◆ **Required work**
Give the records again exactly, but drop the pictures.

(Object change descriptions)
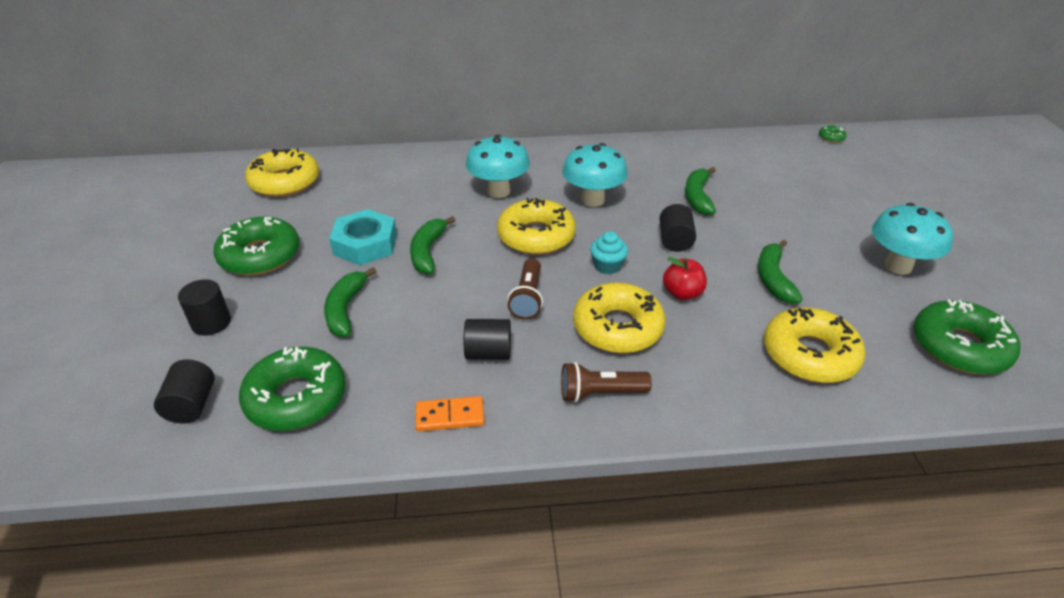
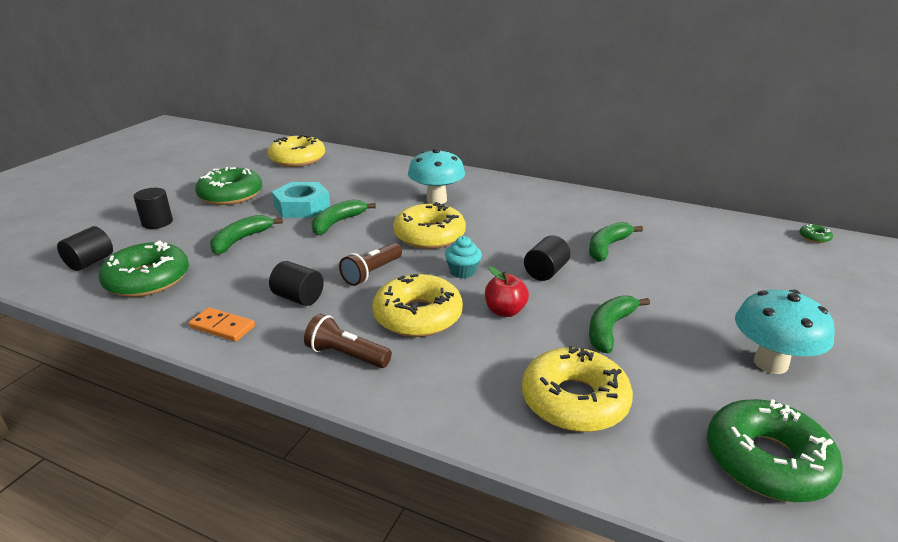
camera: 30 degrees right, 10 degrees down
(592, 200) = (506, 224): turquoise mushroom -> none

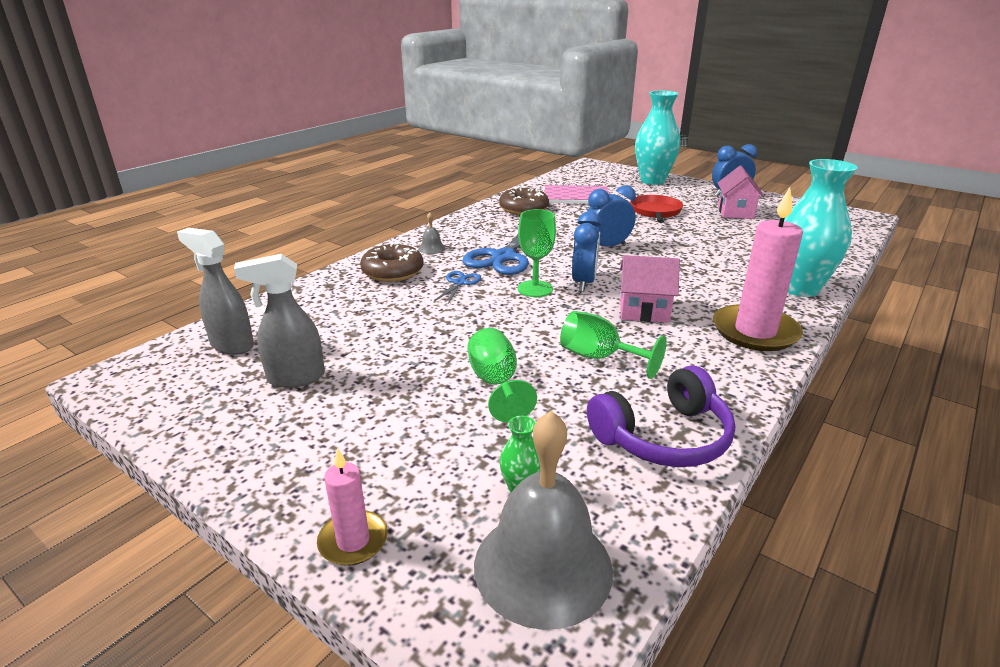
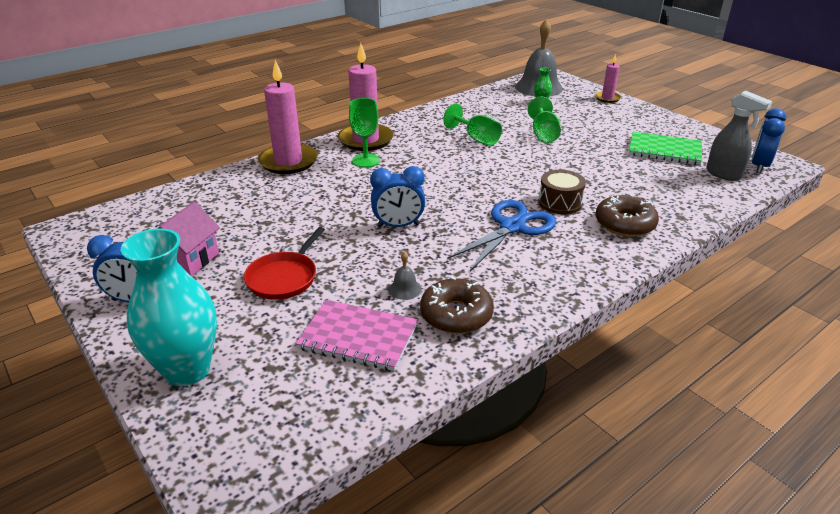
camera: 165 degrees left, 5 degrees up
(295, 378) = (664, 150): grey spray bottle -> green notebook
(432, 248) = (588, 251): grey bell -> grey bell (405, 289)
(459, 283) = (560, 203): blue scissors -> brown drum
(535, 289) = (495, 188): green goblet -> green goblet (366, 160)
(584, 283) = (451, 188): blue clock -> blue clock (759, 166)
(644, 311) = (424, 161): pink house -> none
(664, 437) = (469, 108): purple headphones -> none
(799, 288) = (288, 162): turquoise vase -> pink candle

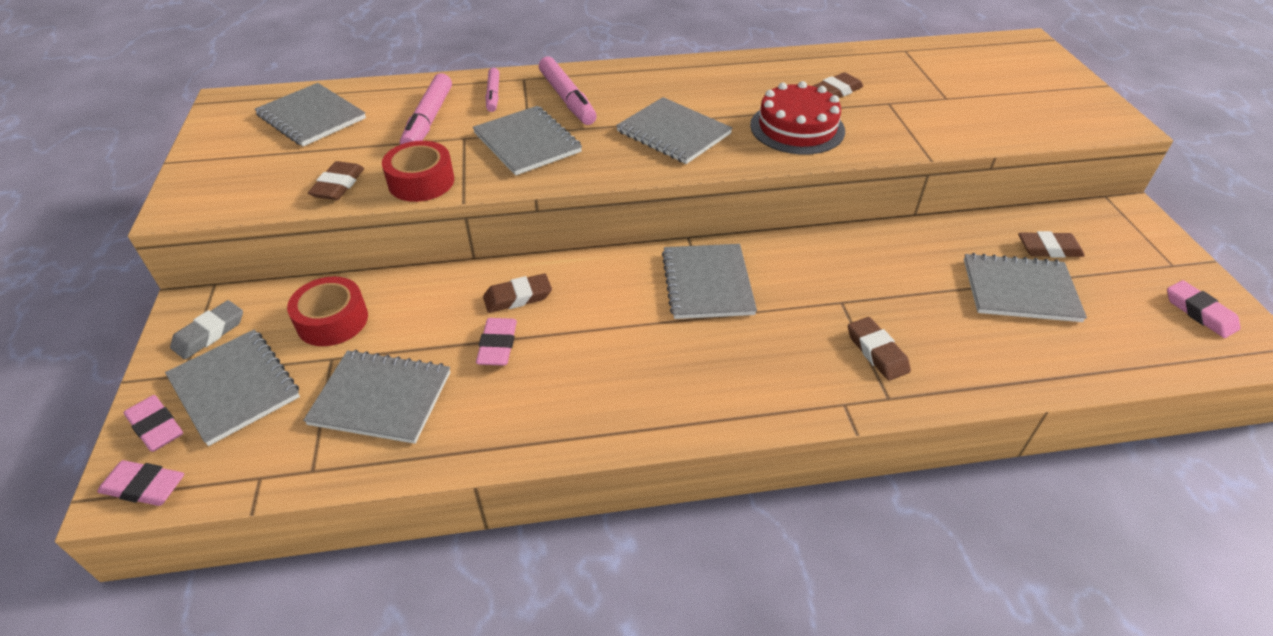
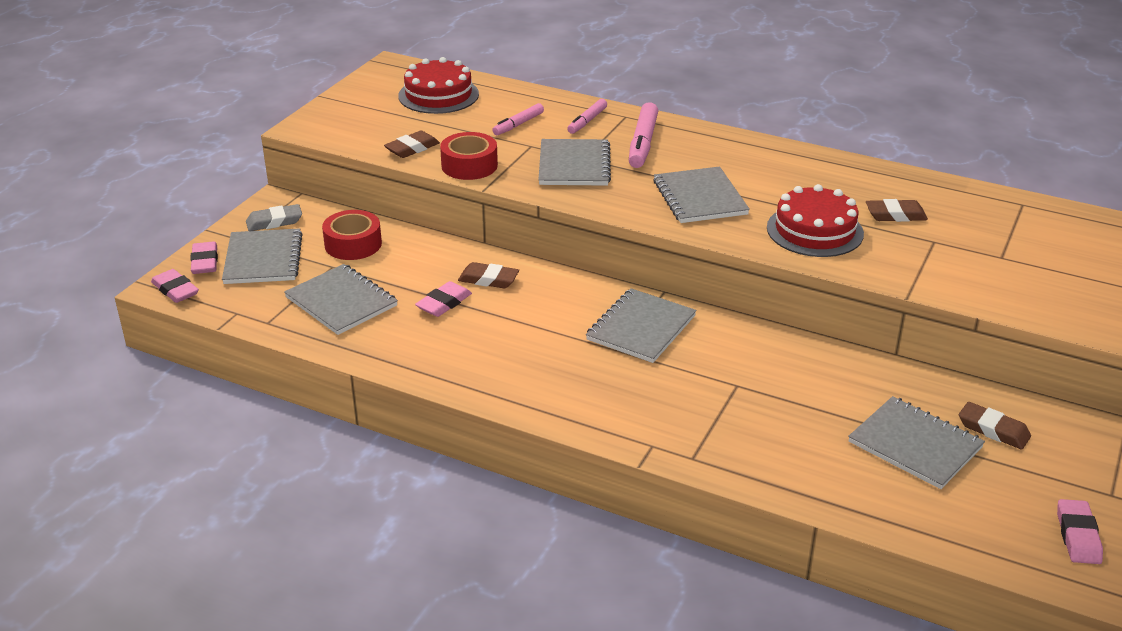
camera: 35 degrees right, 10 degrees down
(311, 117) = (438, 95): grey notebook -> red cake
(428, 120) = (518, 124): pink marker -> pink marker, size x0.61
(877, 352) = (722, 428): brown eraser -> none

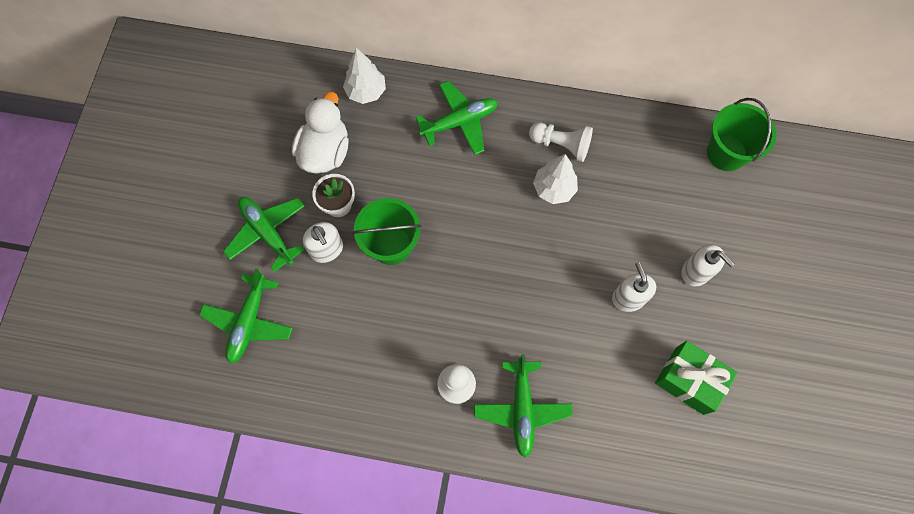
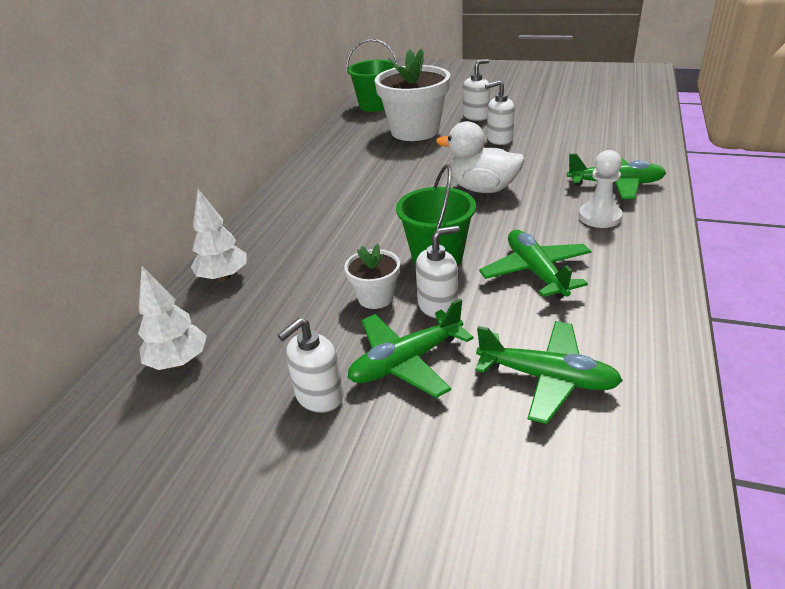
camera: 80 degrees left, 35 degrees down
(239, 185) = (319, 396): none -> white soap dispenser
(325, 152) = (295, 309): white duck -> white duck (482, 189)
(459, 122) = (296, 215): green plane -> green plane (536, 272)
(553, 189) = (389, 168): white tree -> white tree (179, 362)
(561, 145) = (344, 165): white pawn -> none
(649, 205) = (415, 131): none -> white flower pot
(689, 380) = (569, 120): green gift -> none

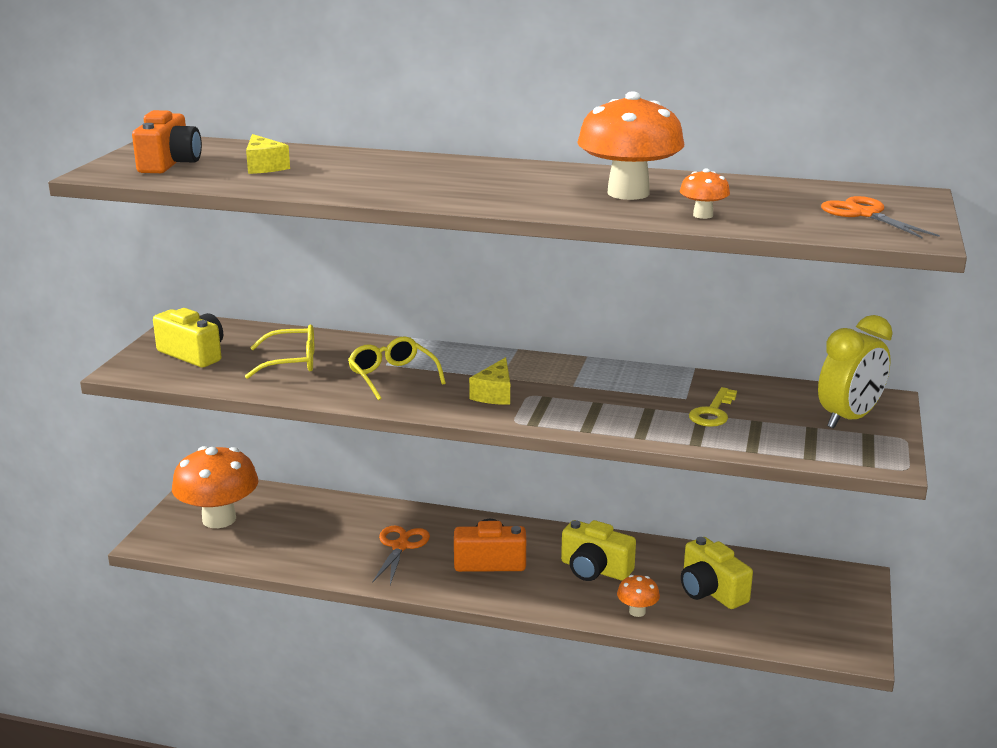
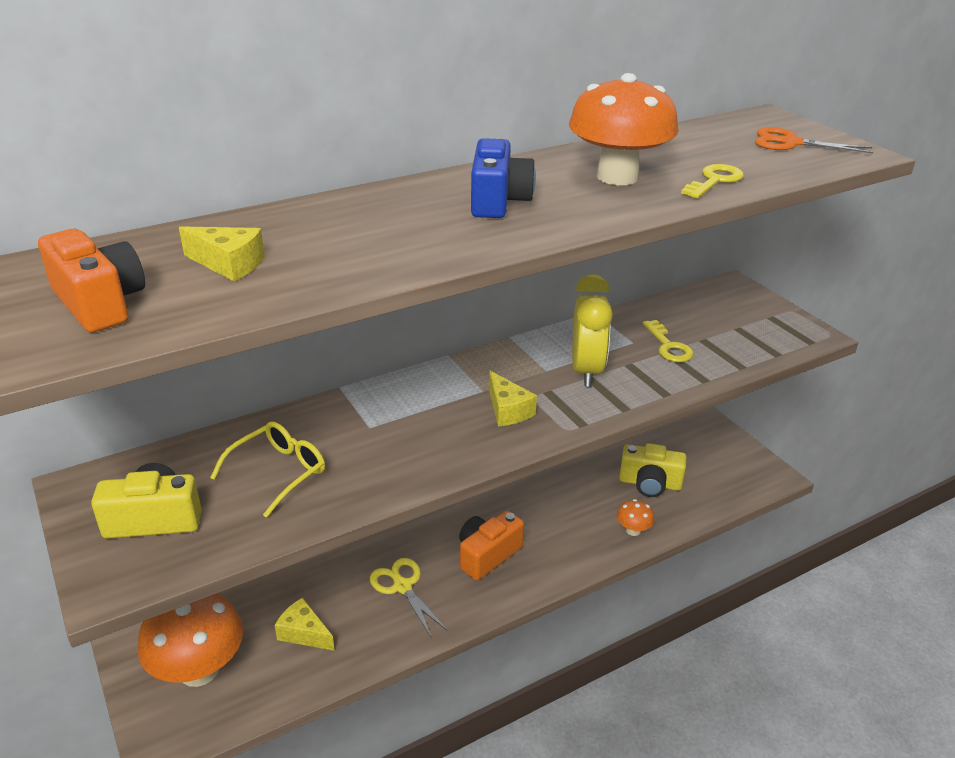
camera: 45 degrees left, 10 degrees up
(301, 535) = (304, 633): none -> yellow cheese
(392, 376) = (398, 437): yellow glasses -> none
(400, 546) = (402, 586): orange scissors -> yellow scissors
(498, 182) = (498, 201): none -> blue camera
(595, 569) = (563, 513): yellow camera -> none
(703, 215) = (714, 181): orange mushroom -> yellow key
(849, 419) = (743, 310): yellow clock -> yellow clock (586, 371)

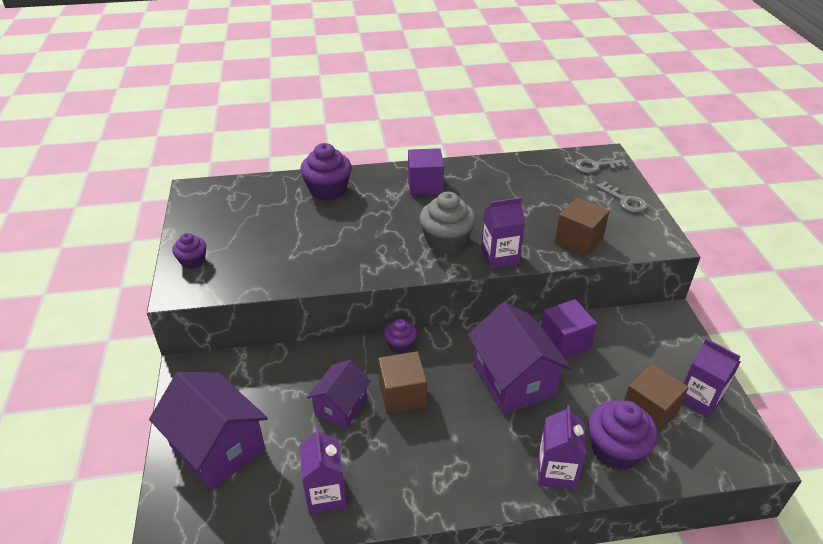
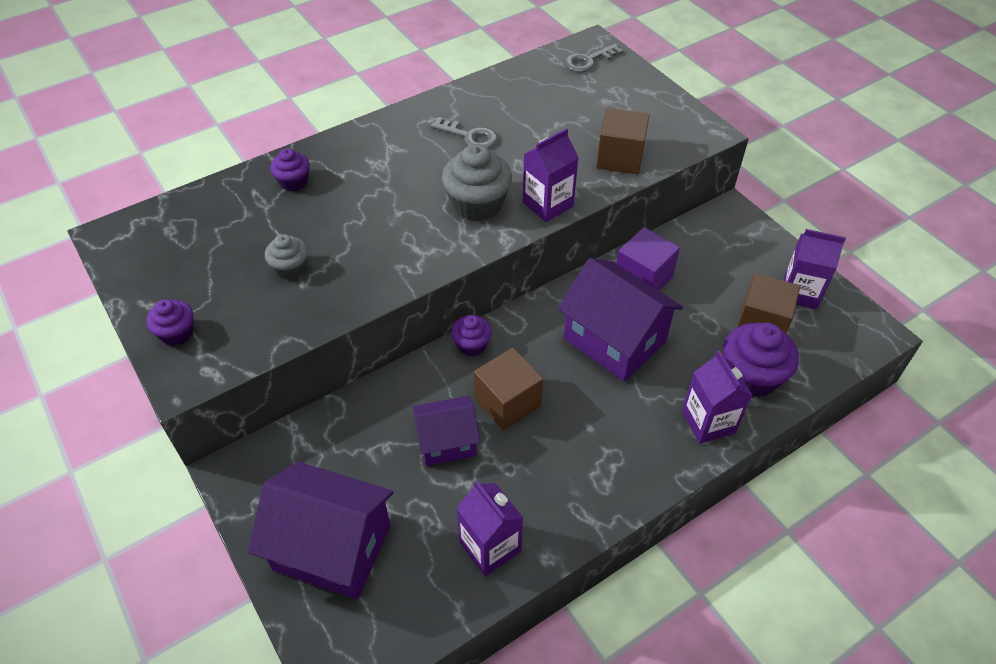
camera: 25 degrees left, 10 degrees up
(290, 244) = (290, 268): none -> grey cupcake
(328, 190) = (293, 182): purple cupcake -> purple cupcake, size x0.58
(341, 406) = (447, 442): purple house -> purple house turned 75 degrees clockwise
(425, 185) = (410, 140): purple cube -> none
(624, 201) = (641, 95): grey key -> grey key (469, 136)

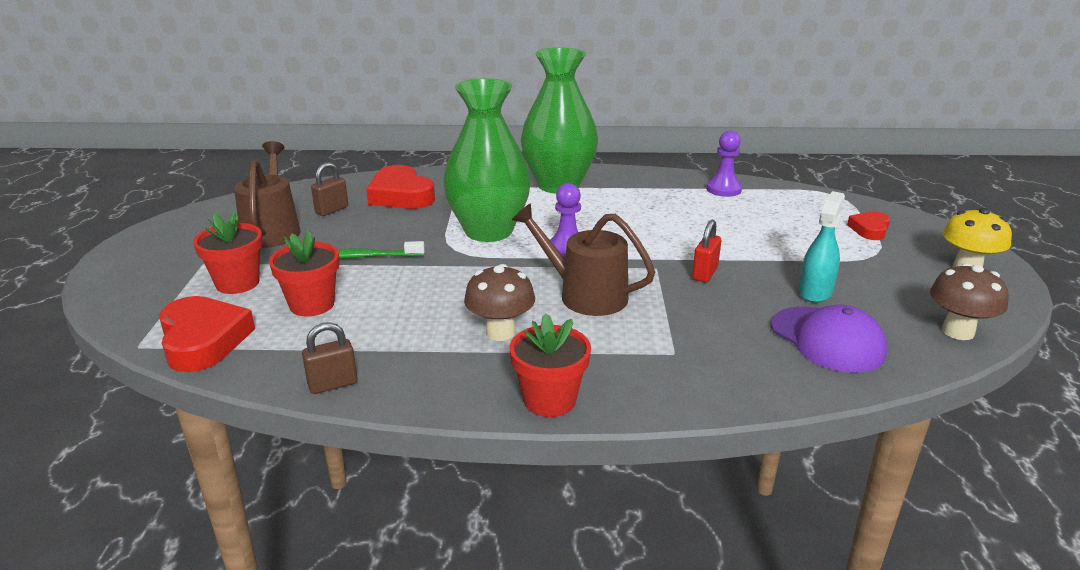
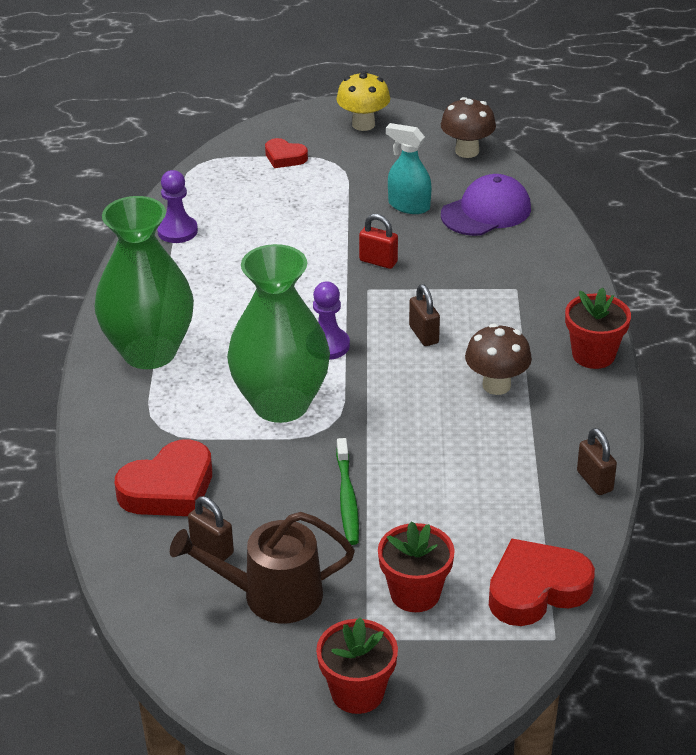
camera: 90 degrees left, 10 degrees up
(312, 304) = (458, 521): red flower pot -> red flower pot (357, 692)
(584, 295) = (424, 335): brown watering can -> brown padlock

◆ **Answer to the exercise**
camera: 30 degrees right, 10 degrees down
(592, 200) = (506, 224): turquoise mushroom -> none

camera: 165 degrees left, 5 degrees up
(295, 378) = (664, 150): grey spray bottle -> green notebook
(432, 248) = (588, 251): grey bell -> grey bell (405, 289)
(459, 283) = (560, 203): blue scissors -> brown drum
(535, 289) = (495, 188): green goblet -> green goblet (366, 160)
(584, 283) = (451, 188): blue clock -> blue clock (759, 166)
(644, 311) = (424, 161): pink house -> none
(664, 437) = (469, 108): purple headphones -> none
(799, 288) = (288, 162): turquoise vase -> pink candle

camera: 35 degrees right, 10 degrees down
(311, 117) = (438, 95): grey notebook -> red cake
(428, 120) = (518, 124): pink marker -> pink marker, size x0.61
(877, 352) = (722, 428): brown eraser -> none

camera: 80 degrees left, 35 degrees down
(239, 185) = (319, 396): none -> white soap dispenser
(325, 152) = (295, 309): white duck -> white duck (482, 189)
(459, 122) = (296, 215): green plane -> green plane (536, 272)
(553, 189) = (389, 168): white tree -> white tree (179, 362)
(561, 145) = (344, 165): white pawn -> none
(649, 205) = (415, 131): none -> white flower pot
(689, 380) = (569, 120): green gift -> none

camera: 45 degrees left, 10 degrees up
(301, 535) = (304, 633): none -> yellow cheese
(392, 376) = (398, 437): yellow glasses -> none
(400, 546) = (402, 586): orange scissors -> yellow scissors
(498, 182) = (498, 201): none -> blue camera
(595, 569) = (563, 513): yellow camera -> none
(703, 215) = (714, 181): orange mushroom -> yellow key
(849, 419) = (743, 310): yellow clock -> yellow clock (586, 371)

camera: 25 degrees left, 10 degrees up
(290, 244) = (290, 268): none -> grey cupcake
(328, 190) = (293, 182): purple cupcake -> purple cupcake, size x0.58
(341, 406) = (447, 442): purple house -> purple house turned 75 degrees clockwise
(425, 185) = (410, 140): purple cube -> none
(624, 201) = (641, 95): grey key -> grey key (469, 136)

camera: 90 degrees left, 10 degrees up
(312, 304) = (458, 521): red flower pot -> red flower pot (357, 692)
(584, 295) = (424, 335): brown watering can -> brown padlock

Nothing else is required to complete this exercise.